*Task requirements*: Repeat every entry word for word, but leave the images out of your copy.

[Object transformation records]
*** Begin section ***

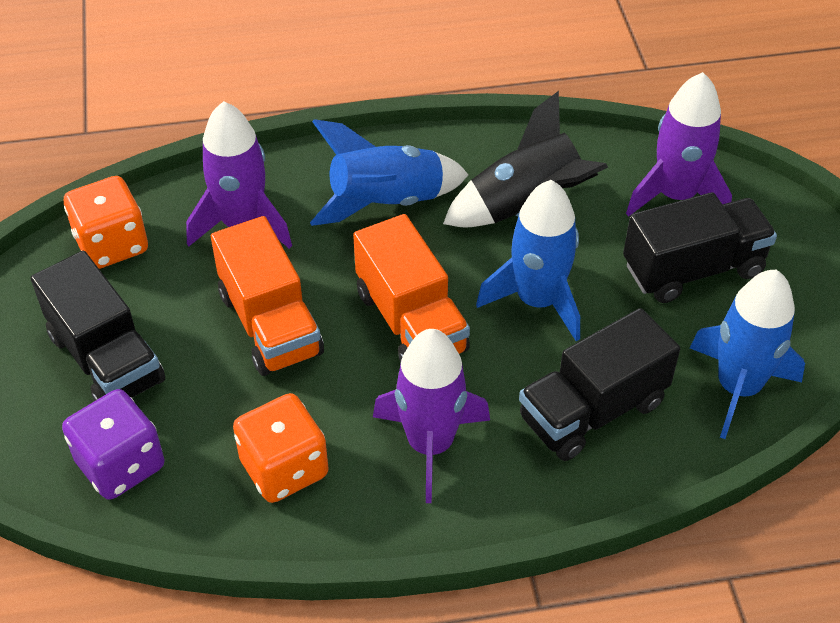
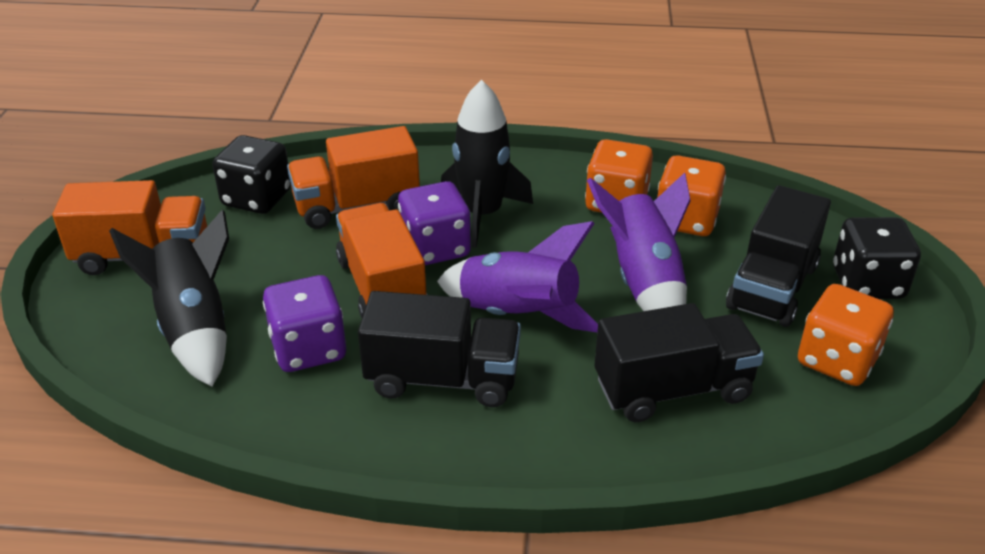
black dice: 0 -> 2
black rocket: 1 -> 2
blue rocket: 3 -> 0
orange dice: 2 -> 3
orange truck: 2 -> 3
purple dice: 1 -> 2
purple rocket: 3 -> 2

*** End section ***

*Solution*:
black dice: 0 -> 2
black rocket: 1 -> 2
blue rocket: 3 -> 0
orange dice: 2 -> 3
orange truck: 2 -> 3
purple dice: 1 -> 2
purple rocket: 3 -> 2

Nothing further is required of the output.